[Records from a data source]

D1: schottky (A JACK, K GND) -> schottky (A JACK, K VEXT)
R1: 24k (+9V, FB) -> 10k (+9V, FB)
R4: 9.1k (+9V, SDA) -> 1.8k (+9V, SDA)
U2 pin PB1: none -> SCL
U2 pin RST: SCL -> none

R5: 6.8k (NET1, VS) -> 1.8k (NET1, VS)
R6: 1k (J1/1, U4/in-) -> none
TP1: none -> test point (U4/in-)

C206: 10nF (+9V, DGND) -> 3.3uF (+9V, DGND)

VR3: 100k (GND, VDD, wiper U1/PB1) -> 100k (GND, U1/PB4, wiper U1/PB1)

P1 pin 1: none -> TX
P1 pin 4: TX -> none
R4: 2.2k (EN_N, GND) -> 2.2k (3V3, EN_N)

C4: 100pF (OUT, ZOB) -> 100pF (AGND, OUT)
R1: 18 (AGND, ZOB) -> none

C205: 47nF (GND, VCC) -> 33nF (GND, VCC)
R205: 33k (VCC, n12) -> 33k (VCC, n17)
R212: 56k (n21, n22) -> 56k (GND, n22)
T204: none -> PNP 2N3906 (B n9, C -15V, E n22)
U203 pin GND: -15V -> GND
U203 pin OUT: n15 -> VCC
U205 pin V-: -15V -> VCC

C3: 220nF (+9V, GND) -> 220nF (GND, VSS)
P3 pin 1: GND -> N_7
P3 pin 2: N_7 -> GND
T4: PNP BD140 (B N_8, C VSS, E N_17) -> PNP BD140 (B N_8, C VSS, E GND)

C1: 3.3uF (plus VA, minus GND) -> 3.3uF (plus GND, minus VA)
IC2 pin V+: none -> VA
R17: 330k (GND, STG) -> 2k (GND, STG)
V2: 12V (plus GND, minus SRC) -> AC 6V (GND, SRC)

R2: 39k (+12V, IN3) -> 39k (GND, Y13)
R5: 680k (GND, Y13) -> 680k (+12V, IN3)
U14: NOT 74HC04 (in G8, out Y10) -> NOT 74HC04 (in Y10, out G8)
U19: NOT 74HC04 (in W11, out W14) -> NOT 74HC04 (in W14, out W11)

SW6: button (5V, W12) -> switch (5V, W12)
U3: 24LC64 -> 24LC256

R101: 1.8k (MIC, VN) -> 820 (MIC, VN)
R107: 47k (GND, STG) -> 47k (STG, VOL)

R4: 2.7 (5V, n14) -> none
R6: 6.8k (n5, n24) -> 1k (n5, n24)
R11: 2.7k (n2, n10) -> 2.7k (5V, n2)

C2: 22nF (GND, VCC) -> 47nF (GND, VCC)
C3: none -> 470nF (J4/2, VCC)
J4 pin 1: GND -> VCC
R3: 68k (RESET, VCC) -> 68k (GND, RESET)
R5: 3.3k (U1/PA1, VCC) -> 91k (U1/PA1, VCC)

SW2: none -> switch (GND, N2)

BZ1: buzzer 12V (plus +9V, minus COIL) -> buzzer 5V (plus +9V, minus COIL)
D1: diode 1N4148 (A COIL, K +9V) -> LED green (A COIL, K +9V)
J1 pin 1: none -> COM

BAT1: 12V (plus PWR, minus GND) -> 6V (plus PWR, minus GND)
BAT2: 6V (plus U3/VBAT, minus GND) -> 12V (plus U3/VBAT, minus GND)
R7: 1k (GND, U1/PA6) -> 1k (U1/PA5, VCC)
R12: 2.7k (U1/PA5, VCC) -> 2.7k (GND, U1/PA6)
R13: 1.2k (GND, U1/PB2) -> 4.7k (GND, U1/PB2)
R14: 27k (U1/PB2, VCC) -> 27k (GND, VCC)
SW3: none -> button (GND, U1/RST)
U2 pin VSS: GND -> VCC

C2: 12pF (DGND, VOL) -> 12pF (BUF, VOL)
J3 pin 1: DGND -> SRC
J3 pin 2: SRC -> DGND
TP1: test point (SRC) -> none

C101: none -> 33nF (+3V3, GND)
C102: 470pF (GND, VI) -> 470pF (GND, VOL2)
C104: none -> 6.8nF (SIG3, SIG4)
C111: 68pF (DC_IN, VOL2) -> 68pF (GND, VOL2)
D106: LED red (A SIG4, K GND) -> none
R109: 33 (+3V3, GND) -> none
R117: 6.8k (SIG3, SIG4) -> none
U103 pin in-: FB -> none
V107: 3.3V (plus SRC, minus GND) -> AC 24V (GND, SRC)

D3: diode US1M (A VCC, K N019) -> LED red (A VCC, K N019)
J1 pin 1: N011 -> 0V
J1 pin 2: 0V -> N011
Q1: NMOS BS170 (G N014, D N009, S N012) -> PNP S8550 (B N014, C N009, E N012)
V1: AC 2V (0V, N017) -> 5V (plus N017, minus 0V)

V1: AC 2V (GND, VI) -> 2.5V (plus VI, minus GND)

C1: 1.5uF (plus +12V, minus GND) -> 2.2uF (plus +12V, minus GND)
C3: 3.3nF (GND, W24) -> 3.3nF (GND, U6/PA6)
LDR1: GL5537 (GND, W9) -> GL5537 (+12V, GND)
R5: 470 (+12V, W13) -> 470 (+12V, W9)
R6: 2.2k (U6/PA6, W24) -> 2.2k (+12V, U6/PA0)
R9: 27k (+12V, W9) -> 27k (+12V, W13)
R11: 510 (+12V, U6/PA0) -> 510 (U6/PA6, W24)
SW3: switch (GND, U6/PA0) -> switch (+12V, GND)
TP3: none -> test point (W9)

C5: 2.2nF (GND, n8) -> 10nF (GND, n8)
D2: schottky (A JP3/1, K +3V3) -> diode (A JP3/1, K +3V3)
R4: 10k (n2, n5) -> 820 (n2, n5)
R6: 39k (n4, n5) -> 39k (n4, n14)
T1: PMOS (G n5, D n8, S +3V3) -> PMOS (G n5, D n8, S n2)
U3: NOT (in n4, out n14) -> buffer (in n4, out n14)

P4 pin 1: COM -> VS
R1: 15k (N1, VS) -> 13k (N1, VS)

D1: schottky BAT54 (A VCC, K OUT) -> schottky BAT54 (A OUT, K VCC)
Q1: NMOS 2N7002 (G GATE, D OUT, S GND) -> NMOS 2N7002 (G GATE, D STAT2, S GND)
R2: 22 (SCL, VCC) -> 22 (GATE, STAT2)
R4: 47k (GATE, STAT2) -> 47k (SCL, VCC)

» **WORK REQUEST**
Every line that contains "AGND" should be copied out of the data.

» **ANSWER BELOW**
C4: 100pF (OUT, ZOB) -> 100pF (AGND, OUT)
R1: 18 (AGND, ZOB) -> none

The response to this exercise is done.